→ TASK REQUIREMENTS:
Gather every line of the records below that contains the string "kern", and copy each one in full.

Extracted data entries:
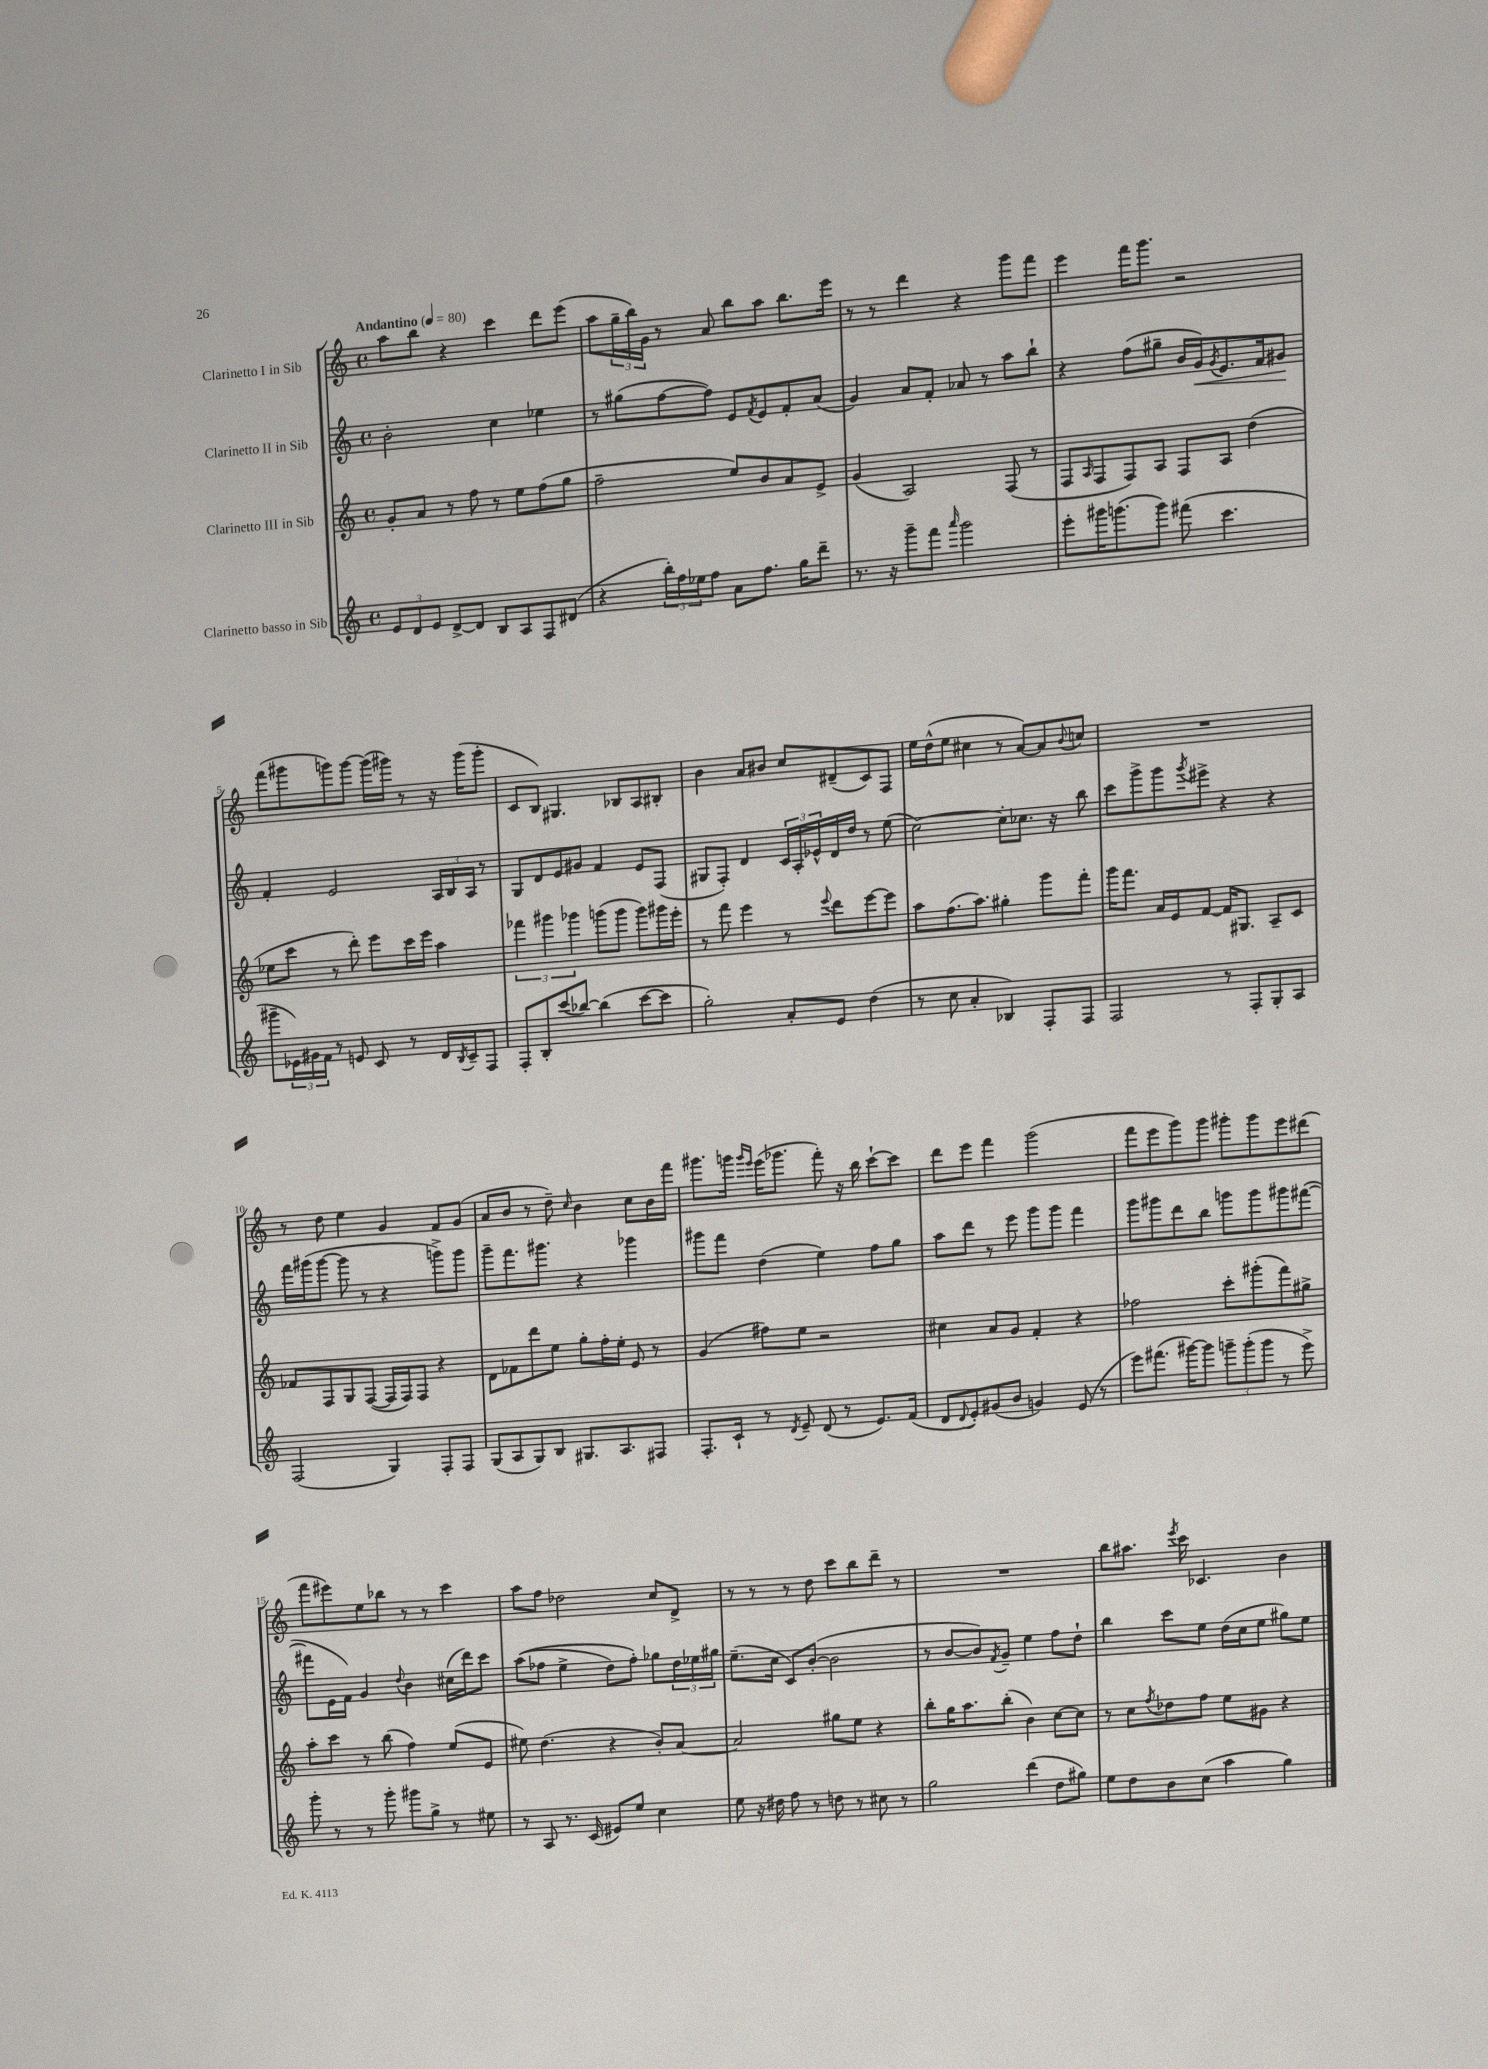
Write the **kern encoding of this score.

**kern	**kern	**kern	**dynam	**kern
*part4	*part3	*part2	*part2	*part1
*staff4	*staff3	*staff2	*staff2	*staff1
*I"Clarinetto basso in Sib	*I"Clarinetto III in Sib	*I"Clarinetto II in Sib	*	*I"Clarinetto I in Sib
*clefG2	*clefG2	*clefG2	*	*clefG2
*k[]	*k[]	*k[]	*	*k[]
*M4/4	*M4/4	*M4/4	*	*M4/4
*met(c)	*met(c)	*met(c)	*	*met(c)
*MM80	*MM80	*MM80	*	*MM80
=1	=1	=1	=1	=1
!	!	!	!	!LO:TX:a:B:t=Andantino
12e/L	8g'/L	2b'\	.	8aa\L
12d/	.	.	.	.
.	8a/J	.	.	8bb\J
12e/J	.	.	.	.
[8d^/L	8r	.	.	4r
8d/J]	8ff\	.	.	.
8B/L	8r	4cc\	.	4ccc\
8A/	8ee\L	.	.	.
8F/	(8ff\	4ee-X\	.	8ddd\L
(8d#X/J	8gg\J	.	.	(8eee\J
=2	=2	=2	=2	=2
4r	2ff~\	8r	.	8aa\L
.	.	(8gg#X\L	.	24gg~\L
.	.	.	.	24bb\)
.	.	.	.	24g\JJ
24bb'\LL)	.	[8ff\	.	8r
24ff\	.	.	.	.
24ee-X\J	.	.	.	.
8ff\J	.	8ff\J])	.	8a/
8a\L	8ee/L)	8e/L	.	8bb\L
.	.	8qf/	.	.
8.ff\J	8b/	8e/	.	8aa\J
.	8a/	8f'/	.	8.bb\L
16gg\KL	.	.	.	.
8ddd~\J	8e^/J	(8a/J	.	.
.	.	.	.	16eee\Jk
=3	=3	=3	=3	=3
8.r	(4g/	4g/)	.	8r
.	.	.	.	8r
16r	.	.	.	.
8ggg~\L	2A/)	8a/L	.	4ddd\
8fff\J	.	8f'/J	.	.
16qqaaa/	.	.	.	.
2ggg\	.	8a-X/	.	4r
.	.	8r	.	.
.	(8F/	8aa\L	.	8ggg\L
.	8r	8bb`\J	.	8fff\J
=4	=4	=4	=4	=4
8eee'\L	8F/L	4r	.	4eee\
.	16qqA/	.	.	.
16ggg#X\K	8F/	.	.	.
(8.gggn\	.	.	.	.
.	8F/)	(8ff\L	.	16fff\KL
.	.	.	.	8.ggg\J
8ggg\J)	8A/J	8gg#X~\J	.	.
(8fff#X\	8F/L	16b/LL	.	2r
!	!	!	!LO:HP:b	!
.	.	16g/J)	<	.
.	.	8qg/	.	.
4.ccc\	8A/J	8.e/	.	.
.	(4dd\	.	.	.
.	.	16f/k	.	.
.	.	8g#X/J	.	.
.	.	.	[	.
!!LO:LB:g=z
=5	=5	=5	=5	=5
8ggg#X~\L	8ee-X\L	4f'/	.	(8fff\L
24e-X\L)	8ccc\J	.	.	8ggg#X\
24g#X\	.	.	.	.
24f\JJ	.	.	.	.
8r	8r	2e/	.	8gggn\)
8en/	8ddd'\)	.	.	[8ggg\J
8c/	8eee\L	.	.	(16ggg\LL]
.	.	.	.	16ggg#X\JJ)
8r	16ccc\L	.	.	8r
.	16eee\JJ	.	.	.
16d/LL	4aa\	24A/LL	.	16r
.	.	24B/	.	.
8qB/	.	.	.	.
16c~/J	.	.	.	(16ggg#\KL
.	.	24A/JJ	.	.
8F/J	.	8r	.	8ggg#'\J
=6	=6	=6	=6	=6
8F'/L	6fff-X\	8G/L	.	8c/L
8B'/	.	8d/	.	8B/J)
.	6ggg#X\	.	.	.
(8ccc/	.	8e/	.	4.G#X/
.	6ggg-X\	.	.	.
[8bb-X/J)	.	8g#X/J	.	.
(4bb-\]	(8gggn\L	4f/	.	.
.	8ggg\J	.	.	8B-X/L
[8ccc\L	8ggg\L)	8e/L	.	8A/
8ccc\J]	16ggg#X\L	(8F/J	.	8B#X'/J
.	16eee'\JJ	.	.	.
=7	=7	=7	=7	=7
2gg'\)	8r	8G#X/L	.	4b\
.	8fff\	8F'/J)	.	.
.	4eee\	4d/	.	8a/L
.	.	.	.	8b#X/J
8a'/L	8r	24c/LL	.	8cc/L
.	.	24A'/	.	.
.	.	24e-X^^/	.	.
.	8qqeee/	.	.	.
8e/J	8ddd\L	16d/	.	(8d#X~/
.	.	16dd/JJ	.	.
(4dd\	[8eee\	8r	.	8c/)
.	8eee\J]	(8ee\	.	8F/J
=8	=8	=8	=8	=8
8r	8aa\L	[2cc\)	.	16ee\LL
.	.	.	.	(16dd^^\J
8cc\	(8.ff\	.	.	8ee\J
4a'/	.	.	.	4cc#X\
.	8.aa\J)	.	.	.
4B-X/)	4gg#X'\	8cc'\L]	.	8r
.	.	8.cc-X\J	.	[8a/L)
8F'/L	8ggg\L	.	.	8a/]
.	.	16r	.	.
.	.	.	.	8qqb/
8F/J	8fff'\J	8bb\	.	8ccn/J
=9	=9	=9	=9	=9
2F/	16ggg\KL	8ccc\L	.	1r
.	8.fff\J	.	.	.
.	.	8ggg^\	.	.
.	16a/LL	8ggg\	.	.
.	16e/J	.	.	.
.	.	8qggg/	.	.
.	[8f/J	8eee#X^\J	.	.
8r	16f/KL]	4r	.	.
.	8.G#X/J	.	.	.
8F'/L	.	.	.	.
8G'/	8A~/L	4r	.	.
8A/J	8c/J	.	.	.
!!LO:LB:g=z
=10	=10	=10	=10	=10
(2F/	8f-X/L	16fff\LL	.	8r
.	.	(16ggg#X\J	.	.
.	8F/	[8ggg#\J	.	8dd\
.	8G/	8ggg#\]	.	4ee\
.	([8F/J	8r	.	.
4G/)	16F/LL]	4r	.	4g/
.	16F/J)	.	.	.
.	8F/J	.	.	.
8F'/L	4r	8gggn^\L)	.	8f/L
8F/J	.	8ggg\J	.	(8g/J
=11	=11	=11	=11	=11
(8G/L	8d\L	8ggg~\L	.	8a/L
8A/	8f-X\	8.fff\	.	8b/J
8G/)	8ddd\	.	.	8r
.	.	8.ggg#X\J	.	.
8B/J	8ee\J	.	.	8dd~\)
.	.	.	.	16qqcc/
8.G#X/L	8gg'\L	4r	.	4b\
.	16ff'\L	.	.	.
8.A/	16ee'\JJ	.	.	.
.	8e/	4ggg-X\	.	8cc\L
8F#X/J	8r	.	.	16b\L
.	.	.	.	16fff\JJ
=12	=12	=12	=12	=12
8.F'/L	(4g/	8ggg#X\L	.	8.ggg#X\L
.	.	8fff\J	.	.
16c`/Jk	.	.	.	16gggn\Jk
.	.	.	.	16qqggg/LL
.	.	.	.	16qqeee/JJ
8r	8ff#X\L)	(4dd\	.	(16eee\KL
.	.	.	.	8.ggg-X\J
8qd/	.	.	.	.
8e~/	8ee\J	.	.	.
(8d/	2r	4ee\)	.	8fff'\)
8r	.	.	.	16r
.	.	.	.	16bb\
8.e/L)	.	8ff\L	.	[8ccc`\L
.	.	8gg\J	.	8ccc\J]
(16f/Jk	.	.	.	.
=13	=13	=13	=13	=13
8d/L	4cc#X\	8aa\L	.	8ddd\L
8qqd/	.	.	.	.
8e'/)	.	8ddd\J	.	8eee\J
(8g#X/	8a/L	8r	.	4fff\
8b/J	8g/J	8eee\	.	.
4gn/)	4f'/	8ggg\L	.	(2ggg\
.	.	8ggg\J	.	.
(8e/	4r	4fff\	.	.
8r	.	.	.	.
=14	=14	=14	=14	=14
8eee\L)	2ff-X\	8ggg\L	.	8fff\L
(8.fff#X\J	.	8ggg#X\	.	8eee\
.	.	8ddd\	.	8ggg\)
[16ggg#X\KL)	.	.	.	.
8ggg#\J]	.	8bb\J	.	8ggg\J
12gggn~\L	8ccc'\L	8gggn\L	.	8ggg#X'\L
(12ggg'\	.	.	.	.
.	(8ggg#X'\	8ggg\	.	8ggg#\
12ggg\J	.	.	.	.
8r	8fff\)	8ggg#X\	.	8eee\
8eee^\)	8gg#X^\J	([8fff#X\J	.	(8ddd#X\J
!!LO:LB:g=z
=15	=15	=15	=15	=15
8ggg'\	8aa'\L	8fff#X\L]	.	8fff\L
8r	8ccc\J	16e\L	.	8eee#X\)
.	.	16f\JJ)	.	.
8r	8r	4g/	.	8ee\
8ggg'\	(8bb\	.	.	8bb-X\J
.	.	8qqdd/	.	.
8ggg#X\L	4ff\)	4b\	.	8r
8gg^\J	.	.	.	8r
8r	(8ee/L	(16cc#X\LL	.	4ccc\
.	.	16ddd\J)	.	.
8ee#X\	8e/J	8ccc\J	.	.
=16	=16	=16	=16	=16
8r	8ee#X\)	((8aa\L	.	8aa\L
8A/	(4.dd\	8ff-X\J	.	8ff\J
8.r	.	4ee^\	.	2dd-X\
(16c/	.	.	.	.
8e#X/L)	4r	8dd\L)	.	.
8ee/J	.	8ff-'\J)	.	.
4cc\	8b'/L)	8gg-X\L	.	8cc/L
.	[8a/J	24dd\L	.	8d^/J
.	.	24ee-X\	.	.
.	.	24gg#X\JJ	.	.
=17	=17	=17	=17	=17
8ee\	2a/]	(8.ee~\L	.	8r
16r	.	.	.	8r
16dd#X\	.	16cc\Jk	.	.
8ff\	.	8c/L)	.	8r
8r	.	([8b'/J	.	8dd\
8ddn\	8gg#X\L	2b\]	.	8ccc\L
8r	8ee\J	.	.	8bb\
8cc#X\	4r	.	.	8ddd~\J
8r	.	.	.	8r
=18	=18	=18	=18	=18
2gg\	8bb'\L	8r	.	1r
.	16gg\K	[8b/L	.	.
.	8.aa\	.	.	.
.	.	8b/])	.	.
.	.	8qf/	.	.
.	(8bb'\J	8g~/J	.	.
(4ddd\	4b\)	4ee\	.	.
8dd\L	[8cc\L	8ff\L	.	.
8gg#X\J)	8cc\J]	8dd`\J	.	.
=19	=19	=19	=19	=19
8ee\L	8r	4bb\	.	8bb\L
8dd\	8cc\L	.	.	8.aa#X\J
.	8qff/	.	.	.
8b\	8dd-X\	8ccc\L	.	.
.	.	.	.	8qeee/
.	.	.	.	16ccc\
(8cc\J	8ff\J	8ee\J	.	4.c-X/
4aa\	8ee\L	(16dd\LL	.	.
.	.	16cc\J	.	.
.	8g#X\J	8ee\J	.	.
4gg\)	4r	8gg#X\L)	.	4b\
.	.	8ee\J	.	.
==	==	==	==	==
*-	*-	*-	*-	*-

→ WRITTEN SOLUTION:
Write the **kern encoding of this score.
**kern	**kern	**kern	**dynam	**kern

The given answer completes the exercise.